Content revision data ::
::::
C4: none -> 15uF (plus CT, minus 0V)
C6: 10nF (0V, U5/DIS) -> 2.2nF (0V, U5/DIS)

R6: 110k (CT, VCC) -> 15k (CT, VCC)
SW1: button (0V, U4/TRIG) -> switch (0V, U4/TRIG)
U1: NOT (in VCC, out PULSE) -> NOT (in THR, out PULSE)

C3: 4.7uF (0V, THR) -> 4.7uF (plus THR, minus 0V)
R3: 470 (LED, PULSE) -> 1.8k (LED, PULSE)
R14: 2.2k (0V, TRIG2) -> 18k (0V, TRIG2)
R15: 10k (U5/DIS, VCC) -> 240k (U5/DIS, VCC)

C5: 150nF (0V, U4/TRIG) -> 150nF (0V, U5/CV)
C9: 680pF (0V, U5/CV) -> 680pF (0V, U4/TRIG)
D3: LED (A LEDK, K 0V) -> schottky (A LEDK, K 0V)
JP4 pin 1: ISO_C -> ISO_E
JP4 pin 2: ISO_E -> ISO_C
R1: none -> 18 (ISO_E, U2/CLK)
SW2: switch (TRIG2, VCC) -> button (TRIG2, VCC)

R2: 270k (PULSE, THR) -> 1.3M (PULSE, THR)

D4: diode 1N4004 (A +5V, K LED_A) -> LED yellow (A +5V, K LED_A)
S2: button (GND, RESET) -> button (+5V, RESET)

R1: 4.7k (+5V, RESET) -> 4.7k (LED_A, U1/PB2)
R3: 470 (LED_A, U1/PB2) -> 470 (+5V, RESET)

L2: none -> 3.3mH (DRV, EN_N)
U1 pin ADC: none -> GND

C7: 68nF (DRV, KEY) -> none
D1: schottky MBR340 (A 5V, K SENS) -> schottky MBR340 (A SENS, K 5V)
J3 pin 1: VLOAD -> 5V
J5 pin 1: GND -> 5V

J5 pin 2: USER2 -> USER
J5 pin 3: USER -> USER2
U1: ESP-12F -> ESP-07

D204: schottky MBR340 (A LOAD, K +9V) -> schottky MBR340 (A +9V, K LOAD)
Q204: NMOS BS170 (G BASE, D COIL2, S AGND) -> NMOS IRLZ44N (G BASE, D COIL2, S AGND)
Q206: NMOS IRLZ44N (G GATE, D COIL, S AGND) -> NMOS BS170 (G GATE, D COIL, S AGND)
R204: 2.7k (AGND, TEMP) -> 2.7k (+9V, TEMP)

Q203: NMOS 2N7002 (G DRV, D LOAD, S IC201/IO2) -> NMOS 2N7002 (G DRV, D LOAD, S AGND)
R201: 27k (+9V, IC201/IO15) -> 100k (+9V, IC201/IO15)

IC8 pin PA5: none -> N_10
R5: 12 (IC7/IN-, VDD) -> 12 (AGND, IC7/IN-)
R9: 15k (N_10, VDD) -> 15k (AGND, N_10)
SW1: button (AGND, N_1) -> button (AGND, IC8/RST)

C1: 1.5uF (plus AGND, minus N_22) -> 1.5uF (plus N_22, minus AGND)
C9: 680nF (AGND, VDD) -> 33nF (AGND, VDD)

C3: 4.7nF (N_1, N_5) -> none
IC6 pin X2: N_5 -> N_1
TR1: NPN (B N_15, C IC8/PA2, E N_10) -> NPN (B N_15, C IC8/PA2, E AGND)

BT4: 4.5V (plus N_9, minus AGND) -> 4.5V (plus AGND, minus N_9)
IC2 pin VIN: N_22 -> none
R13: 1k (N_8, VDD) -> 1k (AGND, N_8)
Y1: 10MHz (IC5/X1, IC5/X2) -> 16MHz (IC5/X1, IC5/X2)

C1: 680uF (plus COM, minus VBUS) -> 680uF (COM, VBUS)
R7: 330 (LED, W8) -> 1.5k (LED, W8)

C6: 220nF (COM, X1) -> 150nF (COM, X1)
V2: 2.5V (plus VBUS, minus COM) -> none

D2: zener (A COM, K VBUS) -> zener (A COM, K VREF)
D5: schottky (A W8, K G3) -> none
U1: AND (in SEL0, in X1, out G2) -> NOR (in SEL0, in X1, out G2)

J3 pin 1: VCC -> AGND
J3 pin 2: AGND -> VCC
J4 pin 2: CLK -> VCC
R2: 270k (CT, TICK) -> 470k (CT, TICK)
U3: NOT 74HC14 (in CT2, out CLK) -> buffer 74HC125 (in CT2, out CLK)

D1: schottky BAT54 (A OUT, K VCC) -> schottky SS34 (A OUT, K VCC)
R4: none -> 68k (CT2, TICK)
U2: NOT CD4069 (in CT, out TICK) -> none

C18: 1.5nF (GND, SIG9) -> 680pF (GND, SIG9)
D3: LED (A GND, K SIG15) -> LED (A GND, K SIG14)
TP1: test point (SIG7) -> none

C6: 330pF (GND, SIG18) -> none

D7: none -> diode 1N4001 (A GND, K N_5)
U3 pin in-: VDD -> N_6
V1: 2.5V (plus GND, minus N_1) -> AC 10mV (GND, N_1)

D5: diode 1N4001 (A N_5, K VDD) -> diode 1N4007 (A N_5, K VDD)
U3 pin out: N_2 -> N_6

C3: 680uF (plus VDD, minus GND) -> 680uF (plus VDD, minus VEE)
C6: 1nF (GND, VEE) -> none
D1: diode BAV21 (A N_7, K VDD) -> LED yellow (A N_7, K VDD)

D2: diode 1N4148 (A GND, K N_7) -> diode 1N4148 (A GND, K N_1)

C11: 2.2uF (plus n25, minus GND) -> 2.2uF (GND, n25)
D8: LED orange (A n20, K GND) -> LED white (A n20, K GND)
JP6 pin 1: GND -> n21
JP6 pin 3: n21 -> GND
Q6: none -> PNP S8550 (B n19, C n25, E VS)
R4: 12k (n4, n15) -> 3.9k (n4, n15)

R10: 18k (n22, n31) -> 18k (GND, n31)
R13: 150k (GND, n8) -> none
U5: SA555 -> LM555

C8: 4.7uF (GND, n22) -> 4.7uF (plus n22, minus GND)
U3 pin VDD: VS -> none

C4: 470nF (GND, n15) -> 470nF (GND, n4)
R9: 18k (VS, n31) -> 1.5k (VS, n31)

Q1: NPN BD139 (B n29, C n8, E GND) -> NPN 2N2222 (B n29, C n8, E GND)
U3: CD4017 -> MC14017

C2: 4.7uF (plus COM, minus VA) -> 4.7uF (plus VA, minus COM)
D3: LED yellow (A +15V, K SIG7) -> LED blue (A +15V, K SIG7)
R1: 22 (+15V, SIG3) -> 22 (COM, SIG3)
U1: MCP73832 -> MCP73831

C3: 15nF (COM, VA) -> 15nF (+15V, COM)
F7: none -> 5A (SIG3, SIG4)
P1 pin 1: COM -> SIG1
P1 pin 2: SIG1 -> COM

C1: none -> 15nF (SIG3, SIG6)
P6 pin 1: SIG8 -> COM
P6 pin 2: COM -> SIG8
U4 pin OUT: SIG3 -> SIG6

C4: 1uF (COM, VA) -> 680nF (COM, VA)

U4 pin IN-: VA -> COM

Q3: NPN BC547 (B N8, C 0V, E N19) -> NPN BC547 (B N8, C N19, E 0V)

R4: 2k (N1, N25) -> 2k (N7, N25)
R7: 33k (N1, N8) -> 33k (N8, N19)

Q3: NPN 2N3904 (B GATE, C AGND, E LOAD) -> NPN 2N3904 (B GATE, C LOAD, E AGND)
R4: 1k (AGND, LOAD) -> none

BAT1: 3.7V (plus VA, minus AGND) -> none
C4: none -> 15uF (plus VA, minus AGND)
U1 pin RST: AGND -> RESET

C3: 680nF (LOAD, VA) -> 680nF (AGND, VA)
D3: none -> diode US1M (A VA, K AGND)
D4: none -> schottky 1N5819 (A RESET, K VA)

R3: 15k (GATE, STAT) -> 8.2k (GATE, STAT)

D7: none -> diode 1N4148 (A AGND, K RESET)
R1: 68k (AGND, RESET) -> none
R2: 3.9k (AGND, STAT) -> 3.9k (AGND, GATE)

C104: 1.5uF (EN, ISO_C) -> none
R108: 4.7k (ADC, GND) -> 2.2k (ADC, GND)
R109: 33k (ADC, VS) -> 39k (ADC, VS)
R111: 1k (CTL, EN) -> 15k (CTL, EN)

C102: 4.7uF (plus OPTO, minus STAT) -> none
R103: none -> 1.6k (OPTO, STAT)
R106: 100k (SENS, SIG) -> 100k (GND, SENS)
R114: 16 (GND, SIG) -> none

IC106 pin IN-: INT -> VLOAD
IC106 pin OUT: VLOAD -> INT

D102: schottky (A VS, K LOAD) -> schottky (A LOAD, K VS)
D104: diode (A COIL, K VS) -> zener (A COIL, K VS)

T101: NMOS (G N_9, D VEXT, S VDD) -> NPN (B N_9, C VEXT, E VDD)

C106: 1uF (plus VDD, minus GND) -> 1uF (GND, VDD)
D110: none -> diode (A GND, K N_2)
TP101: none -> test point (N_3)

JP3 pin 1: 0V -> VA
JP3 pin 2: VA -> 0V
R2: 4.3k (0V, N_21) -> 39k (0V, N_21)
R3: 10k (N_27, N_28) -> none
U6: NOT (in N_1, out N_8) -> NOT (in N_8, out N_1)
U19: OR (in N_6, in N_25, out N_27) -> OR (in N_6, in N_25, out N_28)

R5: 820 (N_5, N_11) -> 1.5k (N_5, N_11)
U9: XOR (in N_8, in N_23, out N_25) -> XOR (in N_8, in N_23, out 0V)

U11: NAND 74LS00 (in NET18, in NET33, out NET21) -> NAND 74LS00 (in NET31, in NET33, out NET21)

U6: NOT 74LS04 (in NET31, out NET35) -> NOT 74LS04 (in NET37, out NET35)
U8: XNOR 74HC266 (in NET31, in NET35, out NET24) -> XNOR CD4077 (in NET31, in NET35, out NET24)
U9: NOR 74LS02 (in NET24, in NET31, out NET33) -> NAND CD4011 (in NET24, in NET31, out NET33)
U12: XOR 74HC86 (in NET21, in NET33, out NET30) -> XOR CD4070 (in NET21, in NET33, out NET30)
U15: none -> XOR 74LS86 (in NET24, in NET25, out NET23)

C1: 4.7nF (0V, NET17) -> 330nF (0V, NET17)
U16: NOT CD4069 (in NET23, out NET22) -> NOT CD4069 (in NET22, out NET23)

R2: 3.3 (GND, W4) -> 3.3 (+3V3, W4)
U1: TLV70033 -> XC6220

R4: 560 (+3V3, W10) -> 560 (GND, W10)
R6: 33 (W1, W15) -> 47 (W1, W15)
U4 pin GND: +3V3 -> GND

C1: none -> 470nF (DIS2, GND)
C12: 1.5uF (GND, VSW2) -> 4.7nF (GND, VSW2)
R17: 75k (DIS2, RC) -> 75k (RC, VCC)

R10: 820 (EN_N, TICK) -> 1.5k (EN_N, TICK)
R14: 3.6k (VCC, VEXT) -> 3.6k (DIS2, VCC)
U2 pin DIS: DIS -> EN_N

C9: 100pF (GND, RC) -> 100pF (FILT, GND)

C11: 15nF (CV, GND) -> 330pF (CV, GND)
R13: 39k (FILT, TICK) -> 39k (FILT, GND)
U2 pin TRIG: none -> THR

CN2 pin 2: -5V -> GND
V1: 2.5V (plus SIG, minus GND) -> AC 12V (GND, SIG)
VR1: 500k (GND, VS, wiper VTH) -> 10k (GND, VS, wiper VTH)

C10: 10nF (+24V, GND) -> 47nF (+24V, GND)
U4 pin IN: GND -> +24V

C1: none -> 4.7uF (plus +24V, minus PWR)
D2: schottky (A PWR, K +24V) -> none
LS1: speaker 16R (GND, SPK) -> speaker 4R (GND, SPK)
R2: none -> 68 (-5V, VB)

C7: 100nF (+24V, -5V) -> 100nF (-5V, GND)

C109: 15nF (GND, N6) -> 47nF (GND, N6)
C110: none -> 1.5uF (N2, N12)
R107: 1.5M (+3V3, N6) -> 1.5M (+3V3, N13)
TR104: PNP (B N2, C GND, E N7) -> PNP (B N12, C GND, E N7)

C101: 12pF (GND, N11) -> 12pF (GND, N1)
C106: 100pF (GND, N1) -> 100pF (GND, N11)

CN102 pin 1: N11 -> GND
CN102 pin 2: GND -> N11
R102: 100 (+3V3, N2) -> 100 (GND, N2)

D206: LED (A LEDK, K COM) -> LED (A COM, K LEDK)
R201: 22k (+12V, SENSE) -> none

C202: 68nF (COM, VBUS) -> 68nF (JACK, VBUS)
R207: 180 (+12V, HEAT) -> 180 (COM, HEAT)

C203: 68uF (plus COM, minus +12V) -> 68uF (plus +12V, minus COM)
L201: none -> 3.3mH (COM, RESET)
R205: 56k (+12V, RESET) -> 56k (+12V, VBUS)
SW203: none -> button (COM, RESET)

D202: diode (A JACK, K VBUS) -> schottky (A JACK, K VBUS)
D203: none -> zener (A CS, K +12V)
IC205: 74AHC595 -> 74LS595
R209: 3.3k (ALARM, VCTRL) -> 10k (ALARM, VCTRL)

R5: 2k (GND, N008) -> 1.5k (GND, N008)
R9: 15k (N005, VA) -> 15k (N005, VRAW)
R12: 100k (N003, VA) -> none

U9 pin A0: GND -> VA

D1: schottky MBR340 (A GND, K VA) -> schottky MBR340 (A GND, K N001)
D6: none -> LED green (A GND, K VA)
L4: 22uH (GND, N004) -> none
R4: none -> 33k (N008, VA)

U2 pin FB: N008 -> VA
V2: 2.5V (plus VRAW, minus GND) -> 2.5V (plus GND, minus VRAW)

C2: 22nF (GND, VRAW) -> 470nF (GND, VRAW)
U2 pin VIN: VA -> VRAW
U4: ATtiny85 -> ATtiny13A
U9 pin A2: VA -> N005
::::
Directions for this task :: When the line with "V1: 2.5V (plus SIG, minus" is reached in the data above, begin copying, and stop after the line with "CN102 pin 2: GND -> N11"; copy each line exactly, both ends included.

Exercise answer ::
V1: 2.5V (plus SIG, minus GND) -> AC 12V (GND, SIG)
VR1: 500k (GND, VS, wiper VTH) -> 10k (GND, VS, wiper VTH)

C10: 10nF (+24V, GND) -> 47nF (+24V, GND)
U4 pin IN: GND -> +24V

C1: none -> 4.7uF (plus +24V, minus PWR)
D2: schottky (A PWR, K +24V) -> none
LS1: speaker 16R (GND, SPK) -> speaker 4R (GND, SPK)
R2: none -> 68 (-5V, VB)

C7: 100nF (+24V, -5V) -> 100nF (-5V, GND)

C109: 15nF (GND, N6) -> 47nF (GND, N6)
C110: none -> 1.5uF (N2, N12)
R107: 1.5M (+3V3, N6) -> 1.5M (+3V3, N13)
TR104: PNP (B N2, C GND, E N7) -> PNP (B N12, C GND, E N7)

C101: 12pF (GND, N11) -> 12pF (GND, N1)
C106: 100pF (GND, N1) -> 100pF (GND, N11)

CN102 pin 1: N11 -> GND
CN102 pin 2: GND -> N11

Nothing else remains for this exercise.